• Scene edit records:
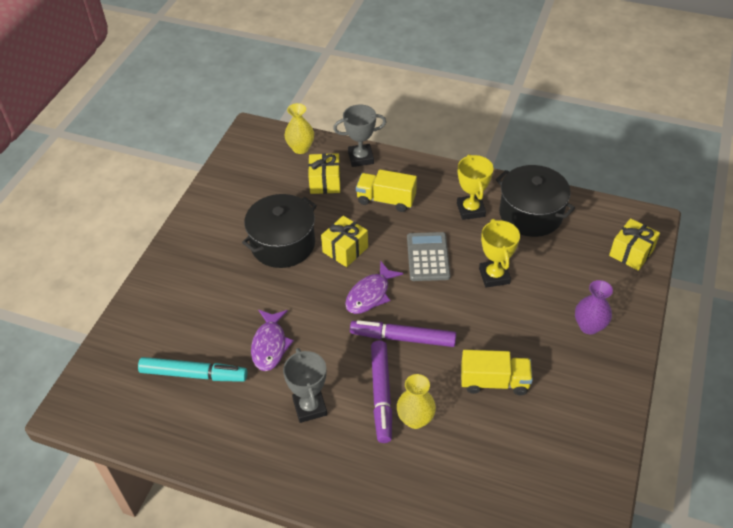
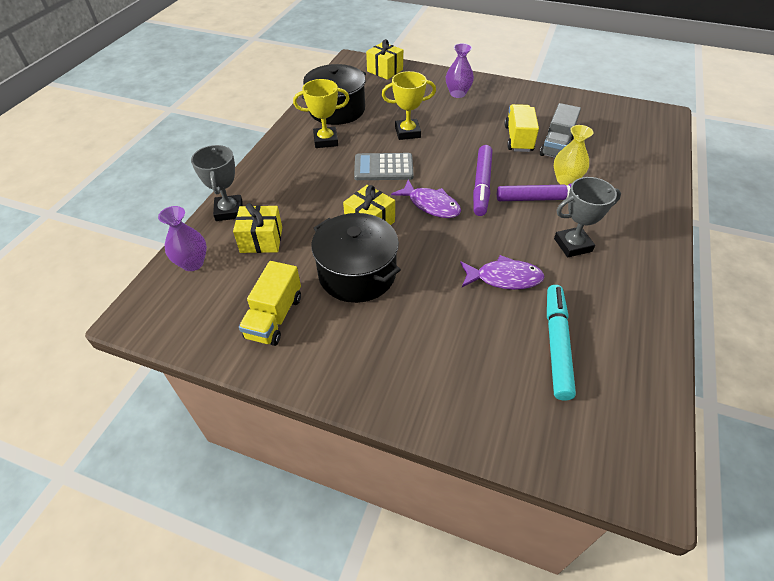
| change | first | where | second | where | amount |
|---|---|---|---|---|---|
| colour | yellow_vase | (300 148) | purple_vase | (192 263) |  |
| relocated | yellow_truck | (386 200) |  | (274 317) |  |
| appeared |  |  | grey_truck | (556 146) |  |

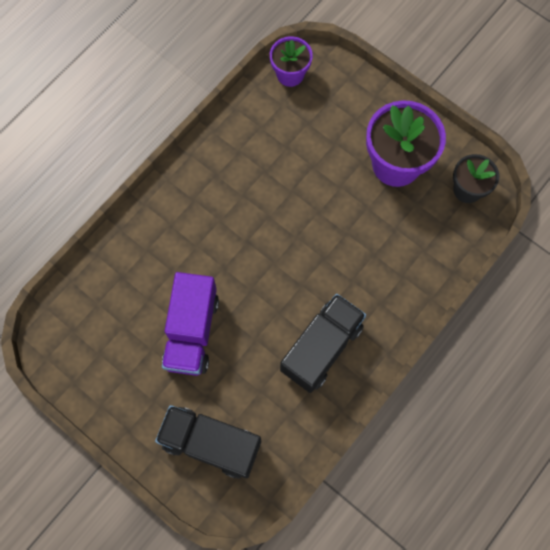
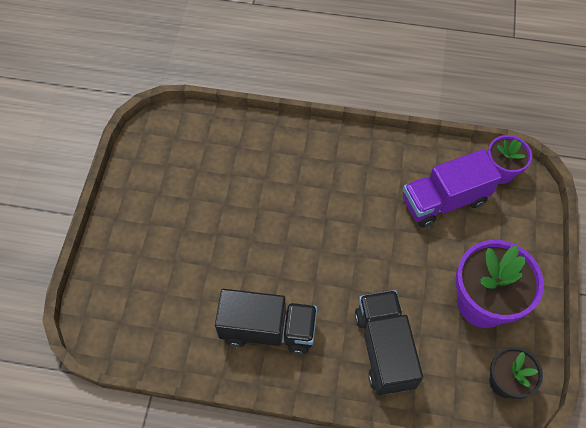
| change | first | where | second | where | amount |
|---|---|---|---|---|---|
| relocated | purple_truck | (192 331) |  | (444 200) |  |
| relocated | black_truck | (211 444) |  | (384 349) |  |

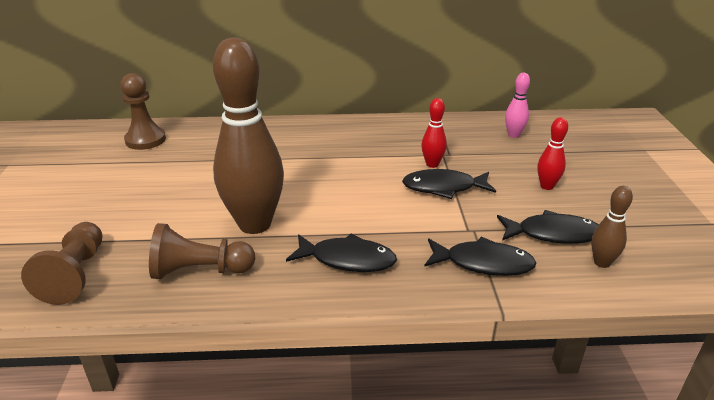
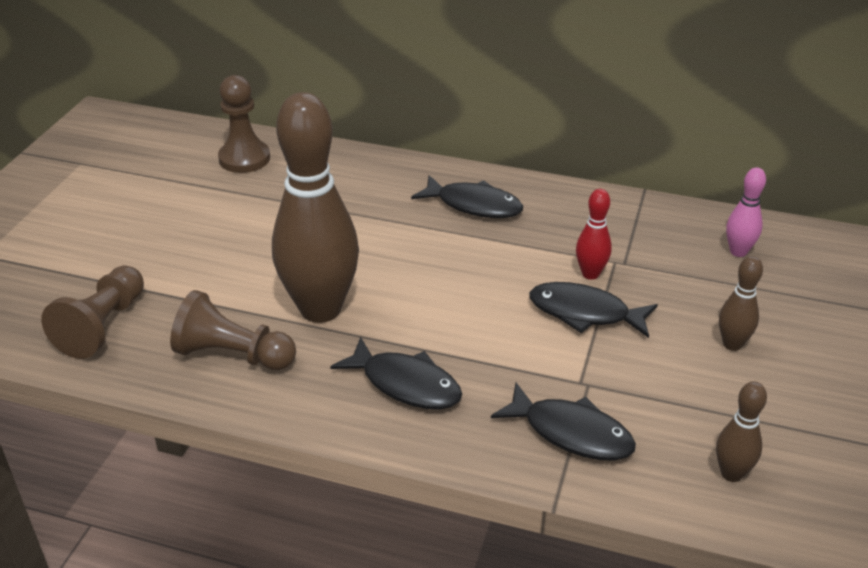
| change | first | where | second | where | amount |
|---|---|---|---|---|---|
| colour | red_bowling_pin | (547 186) | brown_bowling_pin | (732 344) |  |
| relocated | black_fish | (553 234) |  | (474 205) |  |

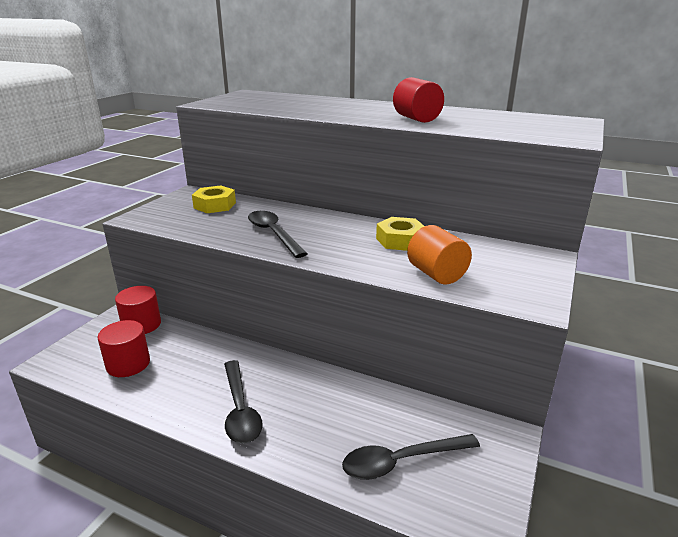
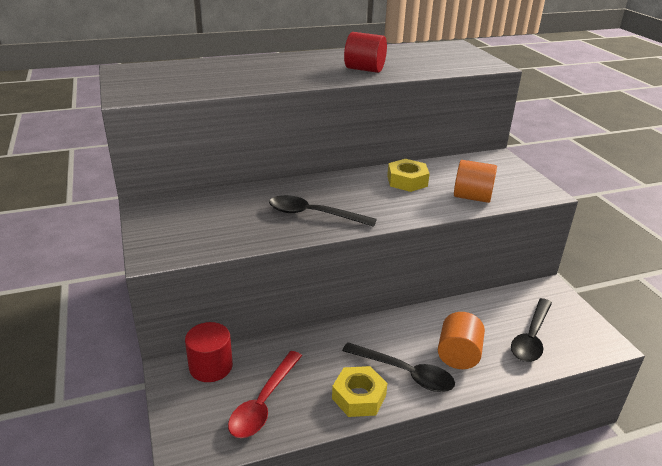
| change | first | where | second | where | amount |
|---|---|---|---|---|---|
| relocated | yellow_nut | (215 205) |  | (359 397) |  |
| exchanged | red_cylinder | (128 364) | red_spoon | (264 402) |  |
| appeared |  |  | orange_cylinder | (458 355) |  |

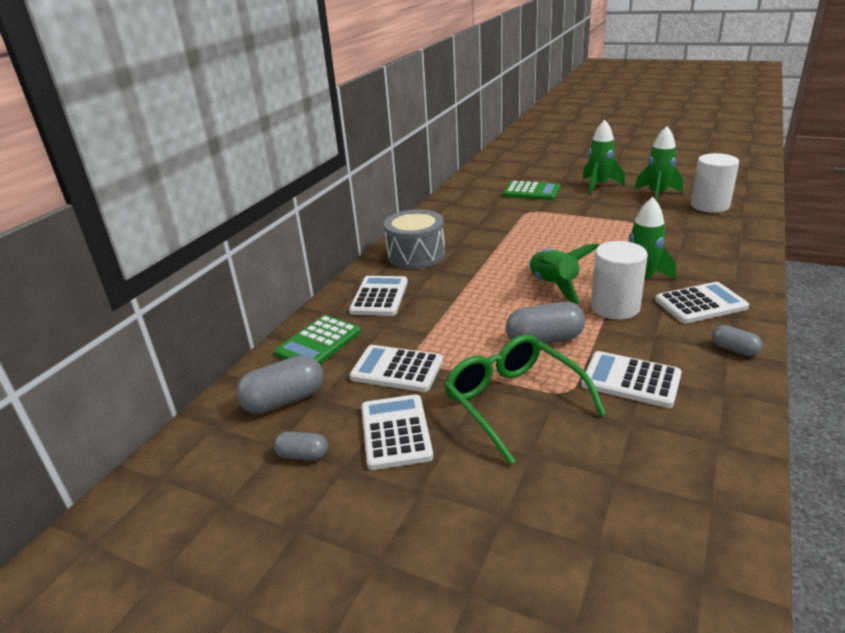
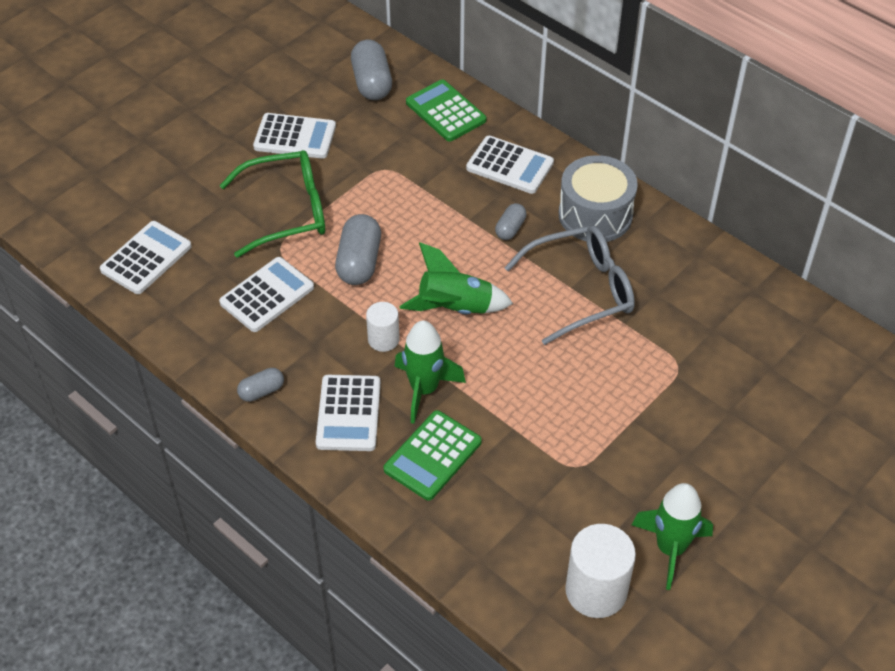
| change | first | where | second | where | amount |
|---|---|---|---|---|---|
| missing | green_rocket | (599 186) |  |  |  |
| relocated | green_calculator | (531 192) |  | (432 456) |  |
| size | white_cylinder | (615 307) |  | (383 339) | x0.58 |
| relocated | white_calculator | (397 369) |  | (146 258) |  |
| relocated | grey_capsule | (302 455) |  | (510 229) |  |
| appeared |  |  | grey_glasses | (581 290) |  |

• ASSIGNED TASK:
Could you write out again, exactly, the lines from the line containing "exchanged | red_cylinder" through the last line of the records above? Leave out the pictures.

• WRITTEN SOLUTION:
| exchanged | red_cylinder | (128 364) | red_spoon | (264 402) |  |
| appeared |  |  | orange_cylinder | (458 355) |  |

| change | first | where | second | where | amount |
|---|---|---|---|---|---|
| missing | green_rocket | (599 186) |  |  |  |
| relocated | green_calculator | (531 192) |  | (432 456) |  |
| size | white_cylinder | (615 307) |  | (383 339) | x0.58 |
| relocated | white_calculator | (397 369) |  | (146 258) |  |
| relocated | grey_capsule | (302 455) |  | (510 229) |  |
| appeared |  |  | grey_glasses | (581 290) |  |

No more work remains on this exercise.